(Source records)
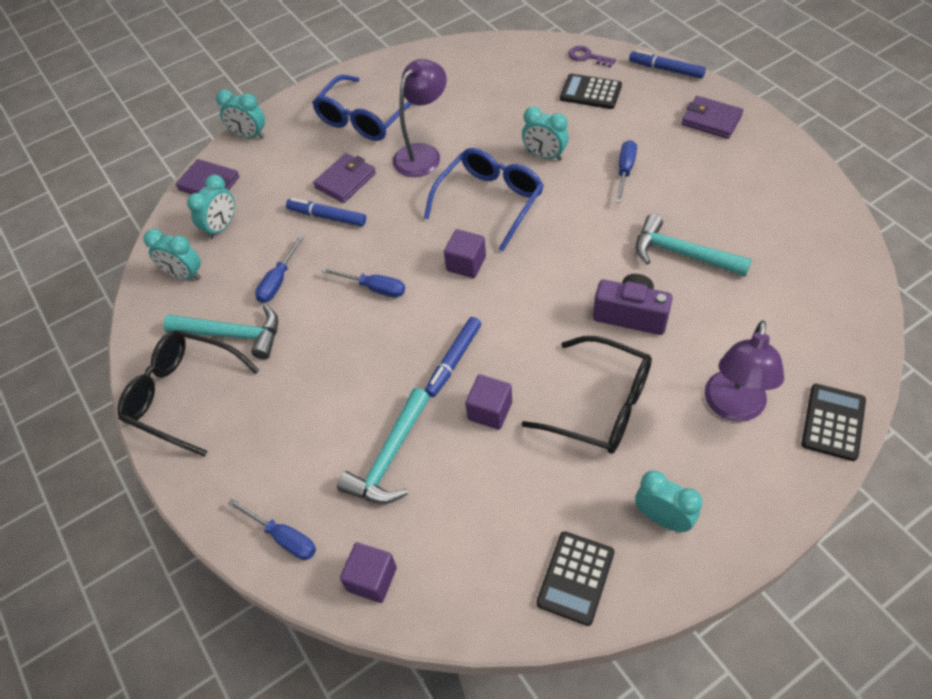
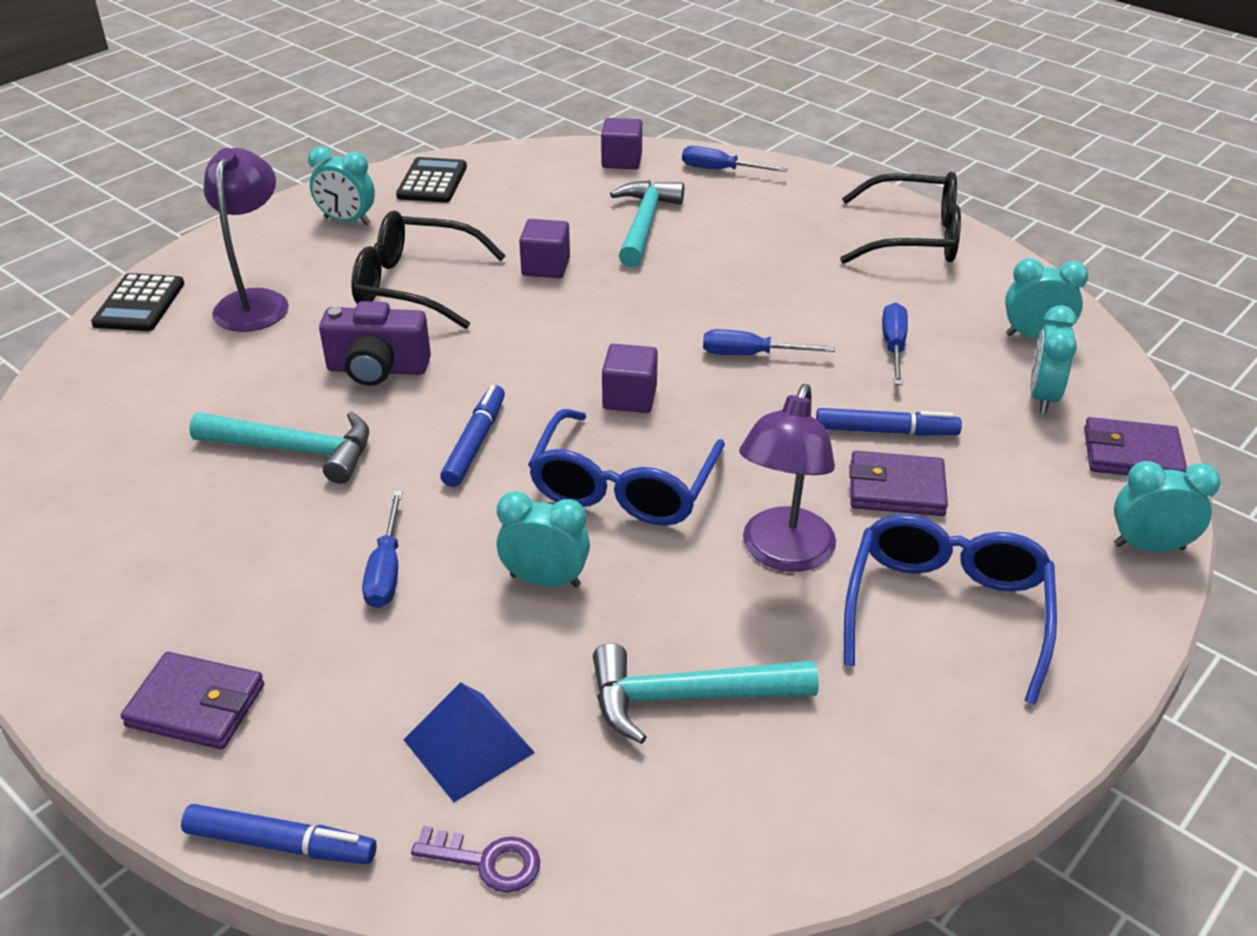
camera: 160 degrees right, 15 degrees down
(233, 335) = (904, 289): turquoise hammer -> turquoise hammer (687, 697)
(345, 180) = (896, 489): purple wallet -> purple wallet turned 75 degrees clockwise
(454, 360) = (605, 300): blue marker -> blue marker (475, 443)
(590, 92) = (468, 746): black calculator -> blue pyramid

* PROBLEM DESCRIPTION *
Exclude the pictures and print the rest of the data exactly.

* WRITTEN SOLUTION *
camera: 160 degrees right, 15 degrees down
(233, 335) = (904, 289): turquoise hammer -> turquoise hammer (687, 697)
(345, 180) = (896, 489): purple wallet -> purple wallet turned 75 degrees clockwise
(454, 360) = (605, 300): blue marker -> blue marker (475, 443)
(590, 92) = (468, 746): black calculator -> blue pyramid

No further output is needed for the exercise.